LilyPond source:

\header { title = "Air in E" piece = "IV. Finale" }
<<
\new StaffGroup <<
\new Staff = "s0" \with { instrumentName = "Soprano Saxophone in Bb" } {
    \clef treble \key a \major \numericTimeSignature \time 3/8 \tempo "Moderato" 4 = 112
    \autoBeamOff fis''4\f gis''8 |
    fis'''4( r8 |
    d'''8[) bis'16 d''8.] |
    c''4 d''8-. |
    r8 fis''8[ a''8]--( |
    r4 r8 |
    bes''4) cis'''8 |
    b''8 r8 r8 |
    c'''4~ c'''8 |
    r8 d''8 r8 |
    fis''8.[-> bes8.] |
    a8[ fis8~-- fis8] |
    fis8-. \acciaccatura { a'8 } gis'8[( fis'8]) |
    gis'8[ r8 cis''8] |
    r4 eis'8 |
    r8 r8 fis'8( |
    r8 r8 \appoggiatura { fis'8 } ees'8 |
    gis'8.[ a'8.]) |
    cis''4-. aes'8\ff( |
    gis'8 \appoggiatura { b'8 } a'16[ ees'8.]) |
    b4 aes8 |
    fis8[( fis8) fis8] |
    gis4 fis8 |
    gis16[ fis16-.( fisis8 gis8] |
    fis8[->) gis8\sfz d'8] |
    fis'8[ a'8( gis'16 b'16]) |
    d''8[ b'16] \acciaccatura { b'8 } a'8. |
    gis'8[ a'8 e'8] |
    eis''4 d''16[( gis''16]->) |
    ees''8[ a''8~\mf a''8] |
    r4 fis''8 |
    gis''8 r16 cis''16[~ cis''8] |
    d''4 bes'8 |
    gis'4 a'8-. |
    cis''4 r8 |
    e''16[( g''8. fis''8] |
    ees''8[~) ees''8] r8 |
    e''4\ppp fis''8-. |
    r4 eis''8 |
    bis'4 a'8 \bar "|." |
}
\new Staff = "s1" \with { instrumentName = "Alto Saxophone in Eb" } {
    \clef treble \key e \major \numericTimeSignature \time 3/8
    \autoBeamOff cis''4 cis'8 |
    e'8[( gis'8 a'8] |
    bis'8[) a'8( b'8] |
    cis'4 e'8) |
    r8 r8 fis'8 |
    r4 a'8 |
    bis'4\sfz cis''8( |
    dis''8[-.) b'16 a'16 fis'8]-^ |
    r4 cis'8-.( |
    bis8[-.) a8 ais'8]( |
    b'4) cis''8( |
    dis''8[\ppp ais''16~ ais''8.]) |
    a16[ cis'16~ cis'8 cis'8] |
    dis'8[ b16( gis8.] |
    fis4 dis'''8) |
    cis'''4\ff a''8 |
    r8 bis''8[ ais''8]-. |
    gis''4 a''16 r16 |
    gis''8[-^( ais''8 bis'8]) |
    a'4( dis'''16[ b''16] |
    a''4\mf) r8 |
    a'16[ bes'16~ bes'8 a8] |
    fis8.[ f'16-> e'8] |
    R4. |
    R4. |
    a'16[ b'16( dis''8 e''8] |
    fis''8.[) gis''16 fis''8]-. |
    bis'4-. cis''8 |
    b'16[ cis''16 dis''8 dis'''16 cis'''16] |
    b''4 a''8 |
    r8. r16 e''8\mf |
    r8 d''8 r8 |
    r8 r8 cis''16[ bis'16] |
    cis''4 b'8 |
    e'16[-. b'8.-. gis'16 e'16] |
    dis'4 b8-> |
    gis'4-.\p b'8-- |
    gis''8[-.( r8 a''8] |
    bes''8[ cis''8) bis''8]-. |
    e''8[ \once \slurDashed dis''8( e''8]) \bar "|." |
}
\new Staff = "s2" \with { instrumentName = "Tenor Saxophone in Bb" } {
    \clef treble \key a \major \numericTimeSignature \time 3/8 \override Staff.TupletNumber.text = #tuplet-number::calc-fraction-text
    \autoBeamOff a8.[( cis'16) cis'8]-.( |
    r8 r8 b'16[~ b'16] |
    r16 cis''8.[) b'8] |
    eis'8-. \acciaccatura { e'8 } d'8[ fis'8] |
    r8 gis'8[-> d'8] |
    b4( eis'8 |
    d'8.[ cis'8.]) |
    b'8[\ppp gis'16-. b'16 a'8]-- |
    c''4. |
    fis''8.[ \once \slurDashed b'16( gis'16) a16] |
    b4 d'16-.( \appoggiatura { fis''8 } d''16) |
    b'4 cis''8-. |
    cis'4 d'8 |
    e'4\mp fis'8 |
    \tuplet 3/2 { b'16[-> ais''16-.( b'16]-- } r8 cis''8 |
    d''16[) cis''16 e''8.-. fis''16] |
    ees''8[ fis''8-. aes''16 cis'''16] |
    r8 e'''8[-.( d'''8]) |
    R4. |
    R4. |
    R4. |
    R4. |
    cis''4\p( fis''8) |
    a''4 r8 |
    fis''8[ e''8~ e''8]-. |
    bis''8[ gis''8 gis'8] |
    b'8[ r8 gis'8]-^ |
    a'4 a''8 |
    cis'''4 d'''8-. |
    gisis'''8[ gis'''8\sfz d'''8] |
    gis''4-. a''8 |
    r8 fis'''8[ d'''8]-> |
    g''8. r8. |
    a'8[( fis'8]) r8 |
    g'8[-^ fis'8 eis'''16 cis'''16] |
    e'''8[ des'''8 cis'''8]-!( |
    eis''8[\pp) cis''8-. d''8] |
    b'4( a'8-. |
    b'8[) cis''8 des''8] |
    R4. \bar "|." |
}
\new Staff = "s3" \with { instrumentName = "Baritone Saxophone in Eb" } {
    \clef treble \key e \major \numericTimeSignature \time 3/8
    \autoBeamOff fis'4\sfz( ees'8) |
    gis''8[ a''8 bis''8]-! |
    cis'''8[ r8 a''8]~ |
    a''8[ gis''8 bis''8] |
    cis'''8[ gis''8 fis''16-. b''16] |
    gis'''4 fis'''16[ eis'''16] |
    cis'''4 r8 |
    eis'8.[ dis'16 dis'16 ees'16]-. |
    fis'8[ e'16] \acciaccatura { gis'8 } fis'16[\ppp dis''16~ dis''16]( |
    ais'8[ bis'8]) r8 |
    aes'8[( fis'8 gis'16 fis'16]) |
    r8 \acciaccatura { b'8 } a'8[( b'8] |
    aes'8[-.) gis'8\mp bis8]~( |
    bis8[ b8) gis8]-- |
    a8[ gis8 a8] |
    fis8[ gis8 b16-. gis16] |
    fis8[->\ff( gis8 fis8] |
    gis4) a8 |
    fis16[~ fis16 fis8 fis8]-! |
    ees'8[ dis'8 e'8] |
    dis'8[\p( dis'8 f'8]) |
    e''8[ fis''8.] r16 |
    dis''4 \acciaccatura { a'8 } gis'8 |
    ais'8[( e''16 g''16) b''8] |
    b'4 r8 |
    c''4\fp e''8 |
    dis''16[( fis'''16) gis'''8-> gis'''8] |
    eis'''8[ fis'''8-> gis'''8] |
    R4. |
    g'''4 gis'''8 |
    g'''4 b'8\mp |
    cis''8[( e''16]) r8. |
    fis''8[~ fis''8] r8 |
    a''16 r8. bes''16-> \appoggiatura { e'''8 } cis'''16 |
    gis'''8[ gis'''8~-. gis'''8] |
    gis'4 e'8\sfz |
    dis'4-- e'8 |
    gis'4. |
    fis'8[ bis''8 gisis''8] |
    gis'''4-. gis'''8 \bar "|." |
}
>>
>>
☆ ☆ ☆
* _INSTRUCTIONS FOR THE TASK_:
Locate each line above that contains the string "instrumentName", and copy those lines.

* _FINISHED TASK_:
\new Staff = "s0" \with { instrumentName = "Soprano Saxophone in Bb" } {
\new Staff = "s1" \with { instrumentName = "Alto Saxophone in Eb" } {
\new Staff = "s2" \with { instrumentName = "Tenor Saxophone in Bb" } {
\new Staff = "s3" \with { instrumentName = "Baritone Saxophone in Eb" } {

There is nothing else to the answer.